# [EXERCISE DETAILS]
Extract every line of the data below that contains the string "glissando", matching case exactly.

# [DATA FOR PROCESSING]
════════
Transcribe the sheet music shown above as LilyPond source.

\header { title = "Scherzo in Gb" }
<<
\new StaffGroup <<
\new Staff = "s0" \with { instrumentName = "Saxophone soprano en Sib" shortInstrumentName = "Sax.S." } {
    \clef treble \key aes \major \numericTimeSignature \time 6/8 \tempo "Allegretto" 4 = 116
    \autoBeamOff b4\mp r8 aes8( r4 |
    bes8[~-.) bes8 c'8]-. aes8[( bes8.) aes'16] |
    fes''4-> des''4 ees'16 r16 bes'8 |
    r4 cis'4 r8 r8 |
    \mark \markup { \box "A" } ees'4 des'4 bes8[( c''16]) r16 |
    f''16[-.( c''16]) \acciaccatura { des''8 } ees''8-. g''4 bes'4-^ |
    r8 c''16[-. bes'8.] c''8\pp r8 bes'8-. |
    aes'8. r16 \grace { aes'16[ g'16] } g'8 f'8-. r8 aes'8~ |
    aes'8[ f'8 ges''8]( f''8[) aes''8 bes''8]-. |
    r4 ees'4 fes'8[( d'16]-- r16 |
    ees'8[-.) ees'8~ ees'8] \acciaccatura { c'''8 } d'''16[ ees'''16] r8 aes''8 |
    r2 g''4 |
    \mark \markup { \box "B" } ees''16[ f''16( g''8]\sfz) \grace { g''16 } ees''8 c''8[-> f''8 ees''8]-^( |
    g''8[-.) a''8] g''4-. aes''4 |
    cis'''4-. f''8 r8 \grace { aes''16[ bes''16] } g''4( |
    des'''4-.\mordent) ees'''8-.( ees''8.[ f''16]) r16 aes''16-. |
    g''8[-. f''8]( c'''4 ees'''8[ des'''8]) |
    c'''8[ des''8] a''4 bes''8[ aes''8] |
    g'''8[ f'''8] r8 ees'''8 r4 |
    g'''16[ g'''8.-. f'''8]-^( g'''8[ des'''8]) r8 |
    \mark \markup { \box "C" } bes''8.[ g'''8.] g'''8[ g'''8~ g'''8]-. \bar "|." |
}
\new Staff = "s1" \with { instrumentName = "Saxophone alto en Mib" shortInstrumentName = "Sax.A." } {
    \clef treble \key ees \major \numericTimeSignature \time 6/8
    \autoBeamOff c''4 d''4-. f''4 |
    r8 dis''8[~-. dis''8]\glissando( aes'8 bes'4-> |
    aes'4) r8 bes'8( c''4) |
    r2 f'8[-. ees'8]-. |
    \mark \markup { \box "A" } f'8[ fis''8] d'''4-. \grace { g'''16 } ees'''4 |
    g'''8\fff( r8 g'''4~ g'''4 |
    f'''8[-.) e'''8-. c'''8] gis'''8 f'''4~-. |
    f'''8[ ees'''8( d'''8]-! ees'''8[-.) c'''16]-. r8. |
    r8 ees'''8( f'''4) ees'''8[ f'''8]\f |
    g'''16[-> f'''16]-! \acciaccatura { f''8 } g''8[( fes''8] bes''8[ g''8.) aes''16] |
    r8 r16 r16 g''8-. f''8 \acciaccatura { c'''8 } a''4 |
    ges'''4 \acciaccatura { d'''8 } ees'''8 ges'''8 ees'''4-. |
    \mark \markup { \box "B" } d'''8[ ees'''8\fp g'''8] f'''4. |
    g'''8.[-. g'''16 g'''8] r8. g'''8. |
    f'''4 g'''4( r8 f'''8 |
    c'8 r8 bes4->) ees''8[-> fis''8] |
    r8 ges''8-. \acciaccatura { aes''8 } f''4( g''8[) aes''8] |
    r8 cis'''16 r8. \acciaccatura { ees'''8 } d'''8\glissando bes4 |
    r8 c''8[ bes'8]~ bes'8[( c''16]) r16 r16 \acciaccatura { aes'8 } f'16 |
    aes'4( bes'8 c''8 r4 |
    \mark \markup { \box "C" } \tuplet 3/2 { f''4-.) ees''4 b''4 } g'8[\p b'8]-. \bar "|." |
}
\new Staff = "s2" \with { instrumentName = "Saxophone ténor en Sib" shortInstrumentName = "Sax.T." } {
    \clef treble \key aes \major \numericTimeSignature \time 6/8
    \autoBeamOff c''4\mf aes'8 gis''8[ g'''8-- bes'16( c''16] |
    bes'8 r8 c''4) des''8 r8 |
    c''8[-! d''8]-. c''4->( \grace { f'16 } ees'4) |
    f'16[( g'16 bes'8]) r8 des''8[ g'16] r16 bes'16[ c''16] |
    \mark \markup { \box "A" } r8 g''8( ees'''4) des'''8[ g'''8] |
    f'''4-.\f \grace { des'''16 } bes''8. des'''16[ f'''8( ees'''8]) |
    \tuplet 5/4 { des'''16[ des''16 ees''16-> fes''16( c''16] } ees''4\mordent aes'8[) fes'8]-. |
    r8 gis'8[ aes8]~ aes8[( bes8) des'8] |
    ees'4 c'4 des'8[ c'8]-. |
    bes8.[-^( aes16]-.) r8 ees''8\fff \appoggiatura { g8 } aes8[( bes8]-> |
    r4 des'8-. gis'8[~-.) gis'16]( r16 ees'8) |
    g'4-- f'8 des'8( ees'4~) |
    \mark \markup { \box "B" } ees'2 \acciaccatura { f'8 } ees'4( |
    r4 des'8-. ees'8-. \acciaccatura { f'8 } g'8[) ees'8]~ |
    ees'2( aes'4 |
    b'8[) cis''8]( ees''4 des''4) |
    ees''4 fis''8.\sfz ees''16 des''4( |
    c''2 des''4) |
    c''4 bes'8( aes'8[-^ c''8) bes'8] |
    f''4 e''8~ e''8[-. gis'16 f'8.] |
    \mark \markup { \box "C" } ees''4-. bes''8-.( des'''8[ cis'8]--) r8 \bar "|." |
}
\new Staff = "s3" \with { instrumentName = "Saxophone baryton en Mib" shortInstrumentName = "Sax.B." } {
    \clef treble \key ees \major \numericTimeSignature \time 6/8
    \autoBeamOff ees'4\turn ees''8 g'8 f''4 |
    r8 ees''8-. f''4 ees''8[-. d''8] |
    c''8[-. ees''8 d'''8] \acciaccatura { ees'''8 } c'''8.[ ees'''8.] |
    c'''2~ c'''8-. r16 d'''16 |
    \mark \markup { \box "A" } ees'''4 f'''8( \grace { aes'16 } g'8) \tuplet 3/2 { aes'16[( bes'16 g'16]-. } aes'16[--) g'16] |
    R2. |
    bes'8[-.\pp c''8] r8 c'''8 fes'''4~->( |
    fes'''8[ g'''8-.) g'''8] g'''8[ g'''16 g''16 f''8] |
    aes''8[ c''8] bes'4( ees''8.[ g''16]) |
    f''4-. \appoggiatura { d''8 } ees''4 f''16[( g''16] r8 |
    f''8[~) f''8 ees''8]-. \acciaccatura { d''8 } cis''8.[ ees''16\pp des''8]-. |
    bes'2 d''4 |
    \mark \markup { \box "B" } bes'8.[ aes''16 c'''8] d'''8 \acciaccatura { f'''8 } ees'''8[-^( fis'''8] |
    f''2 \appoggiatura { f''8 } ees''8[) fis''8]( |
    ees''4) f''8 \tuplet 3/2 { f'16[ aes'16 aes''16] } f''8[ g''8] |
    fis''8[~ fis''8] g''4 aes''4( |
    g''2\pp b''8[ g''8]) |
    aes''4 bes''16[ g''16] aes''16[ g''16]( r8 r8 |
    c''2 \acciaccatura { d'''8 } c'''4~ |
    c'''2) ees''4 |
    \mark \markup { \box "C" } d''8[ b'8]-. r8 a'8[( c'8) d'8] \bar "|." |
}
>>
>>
════════
# [WRITTEN ANSWER]
    r8 dis''8[~-. dis''8]\glissando( aes'8 bes'4-> |
    r8 cis'''16 r8. \acciaccatura { ees'''8 } d'''8\glissando bes4 |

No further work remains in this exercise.